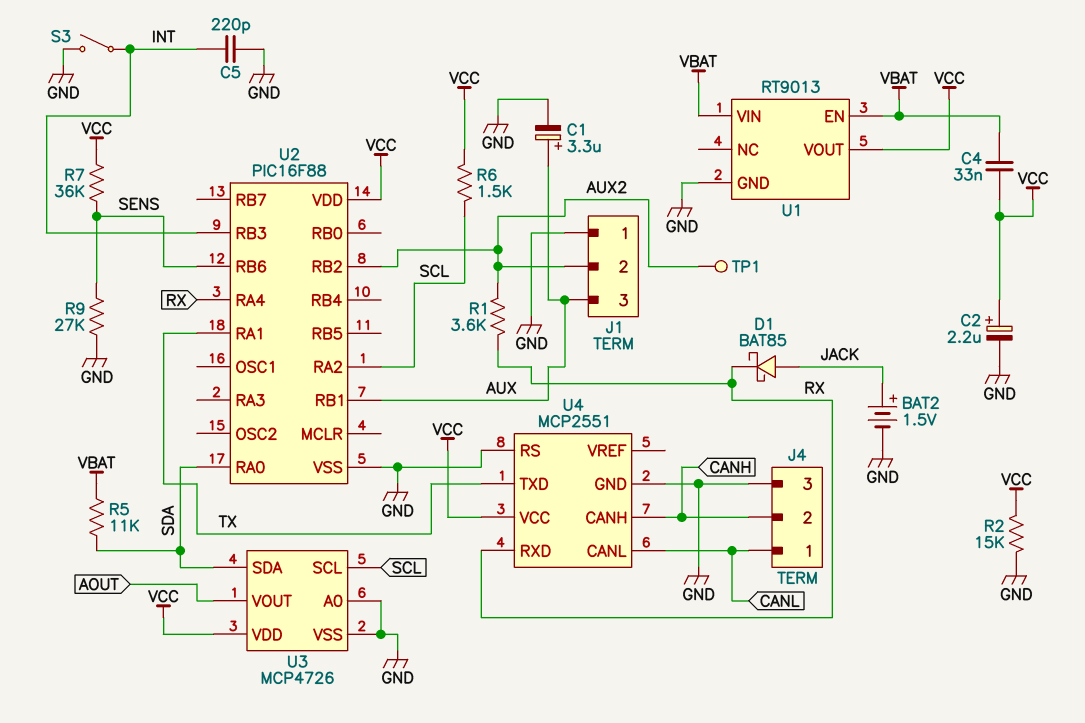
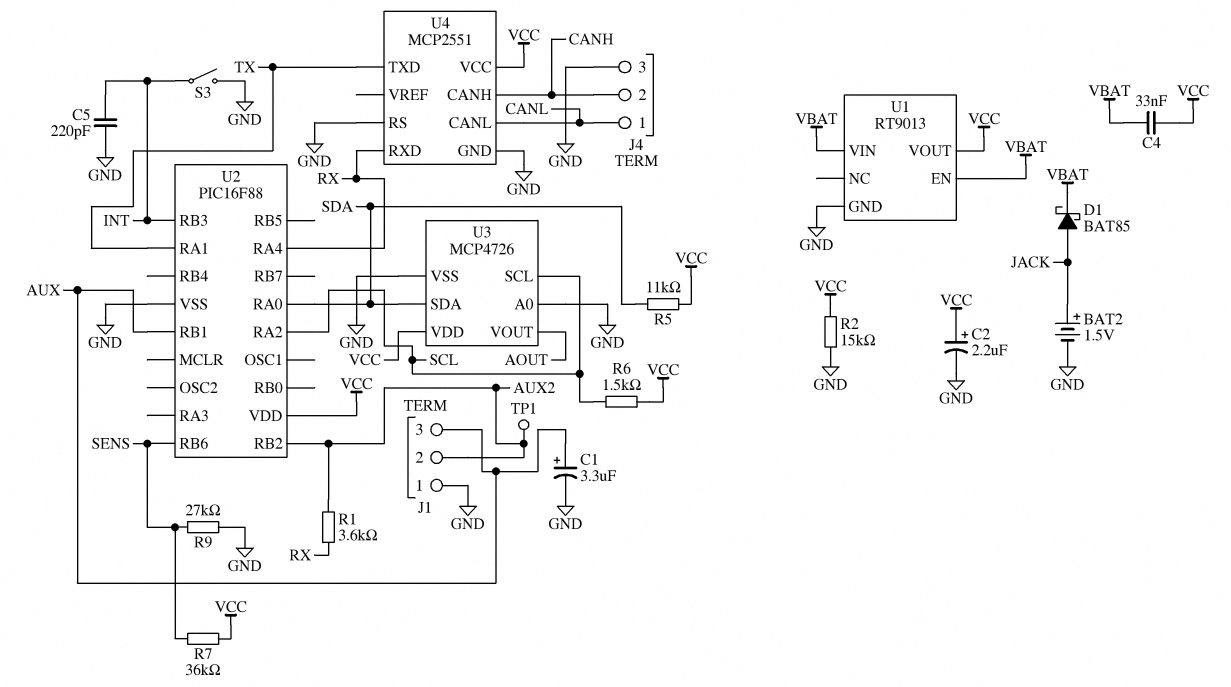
D1: schottky BAT85 (A JACK, K RX) -> schottky BAT85 (A JACK, K VBAT)
R5: 11k (SDA, VBAT) -> 11k (SDA, VCC)

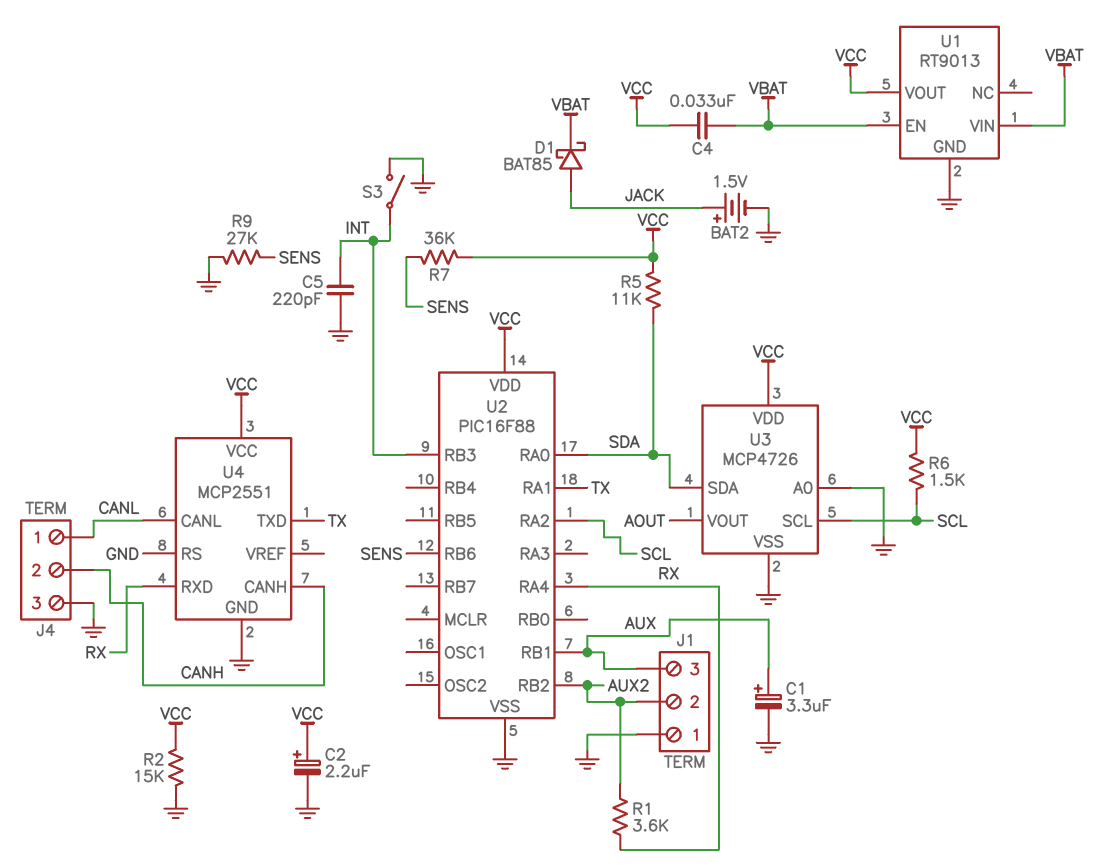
TP1: test point (AUX2) -> none

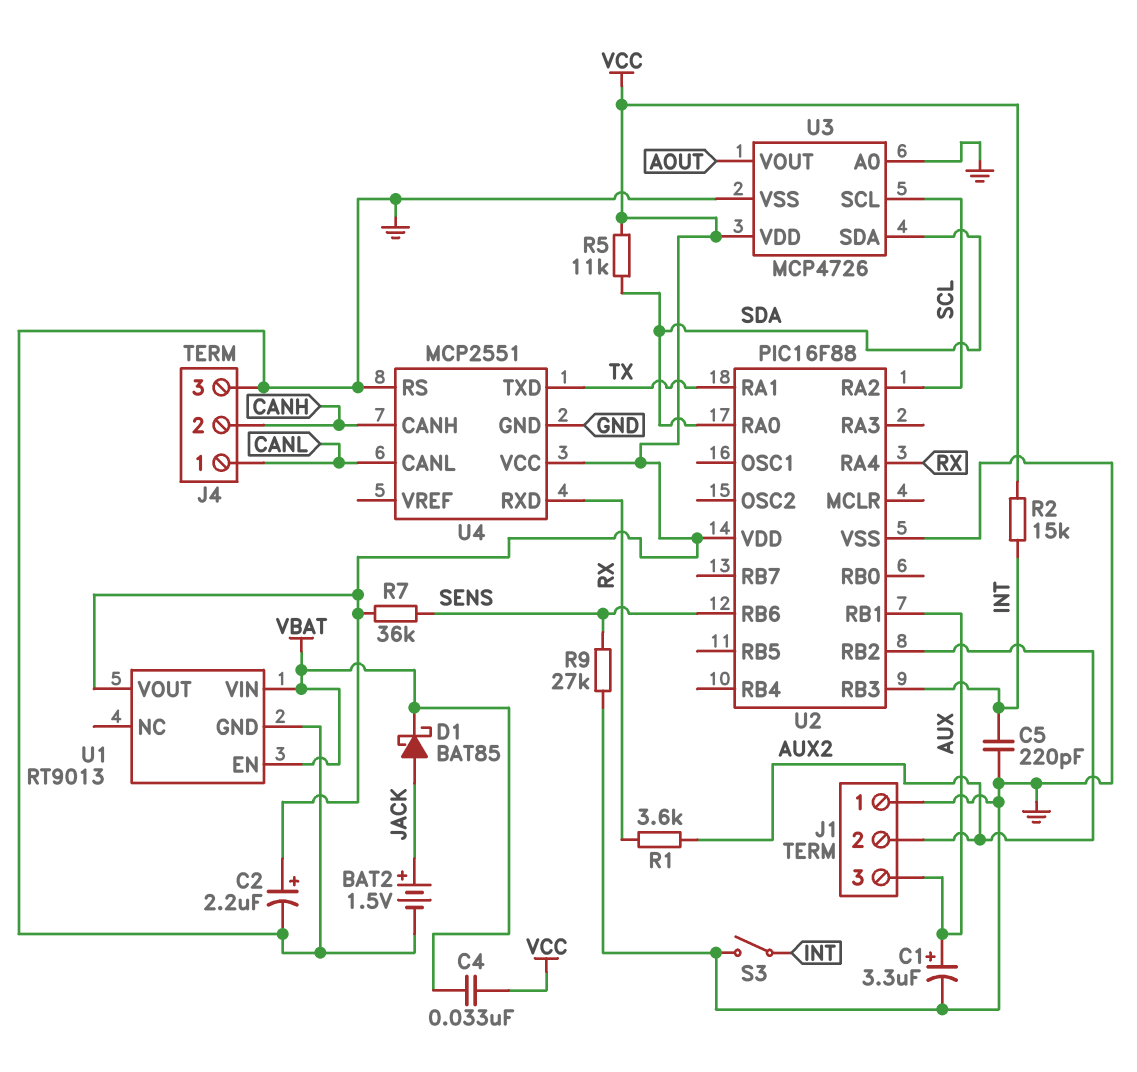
R2: 15k (GND, VCC) -> 15k (INT, VCC)
R6: 1.5k (SCL, VCC) -> none

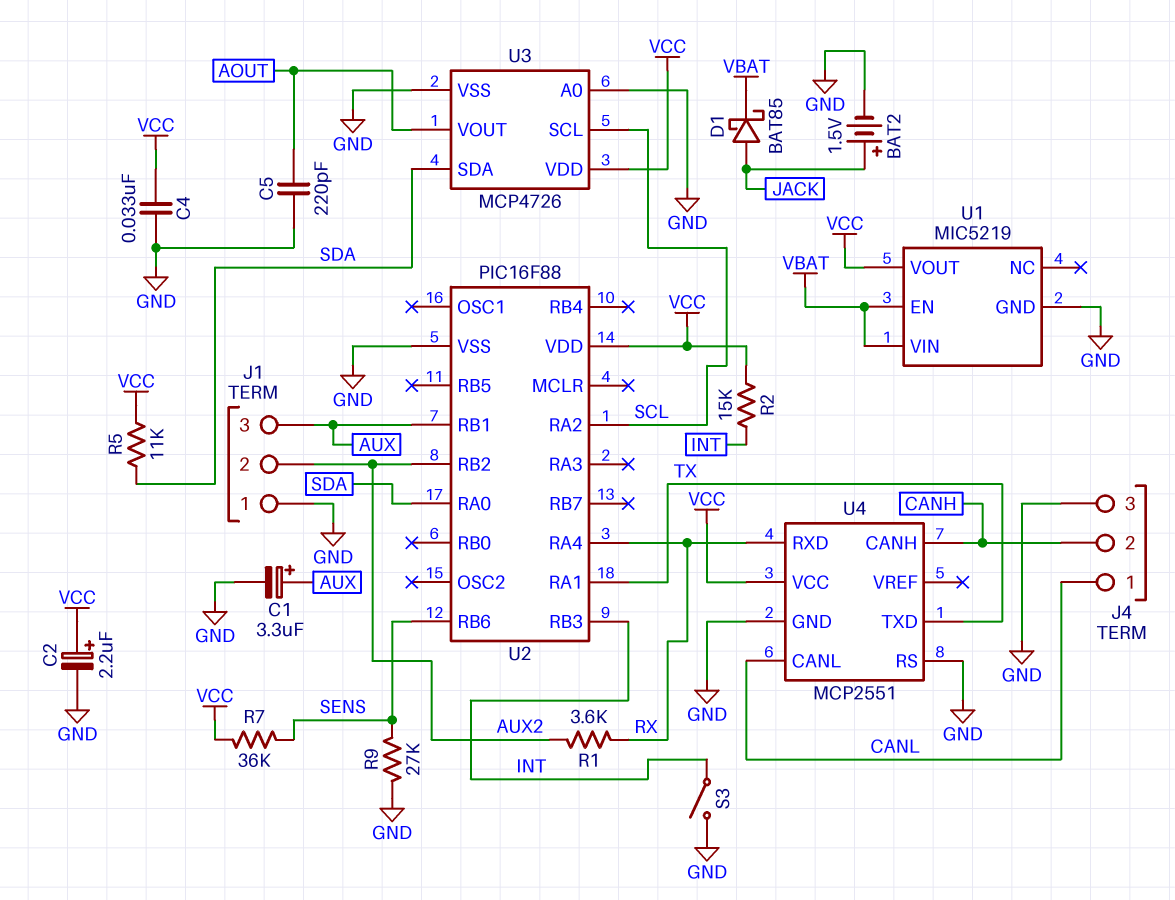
C4: 33nF (VBAT, VCC) -> 33nF (GND, VCC)
C5: 220pF (GND, INT) -> 220pF (AOUT, GND)
U1: RT9013 -> MIC5219

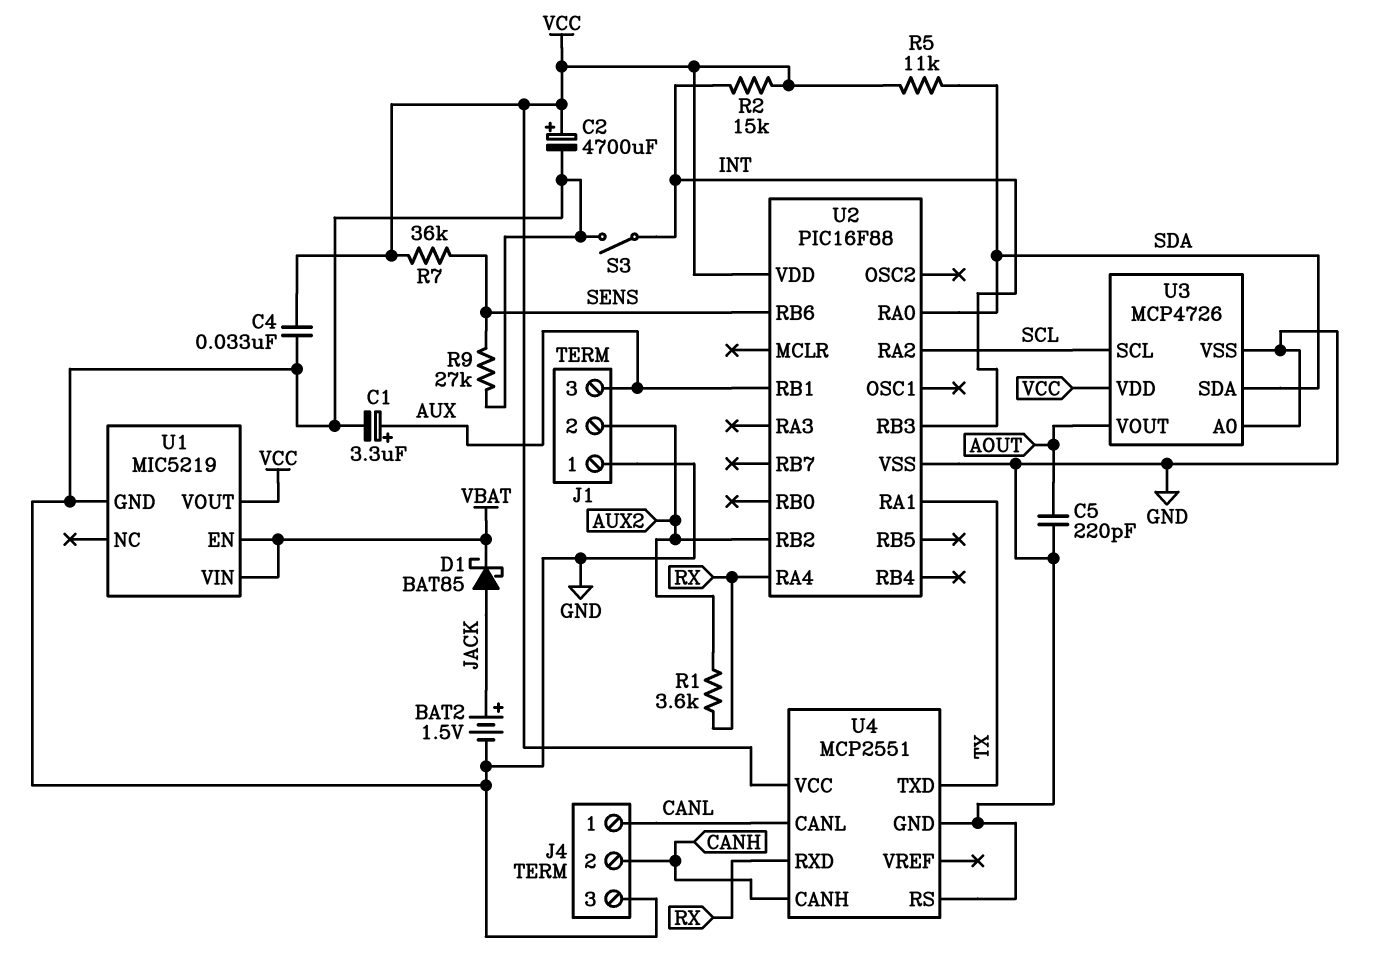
C2: 2.2uF (plus VCC, minus GND) -> 4700uF (plus VCC, minus GND)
......
• The problem
Only the lines from the top of the material above down to the line bearing "U1: RT9013 -> MIC5219", that line included, should be set down exactly; no pictures.

• Output below
D1: schottky BAT85 (A JACK, K RX) -> schottky BAT85 (A JACK, K VBAT)
R5: 11k (SDA, VBAT) -> 11k (SDA, VCC)

TP1: test point (AUX2) -> none

R2: 15k (GND, VCC) -> 15k (INT, VCC)
R6: 1.5k (SCL, VCC) -> none

C4: 33nF (VBAT, VCC) -> 33nF (GND, VCC)
C5: 220pF (GND, INT) -> 220pF (AOUT, GND)
U1: RT9013 -> MIC5219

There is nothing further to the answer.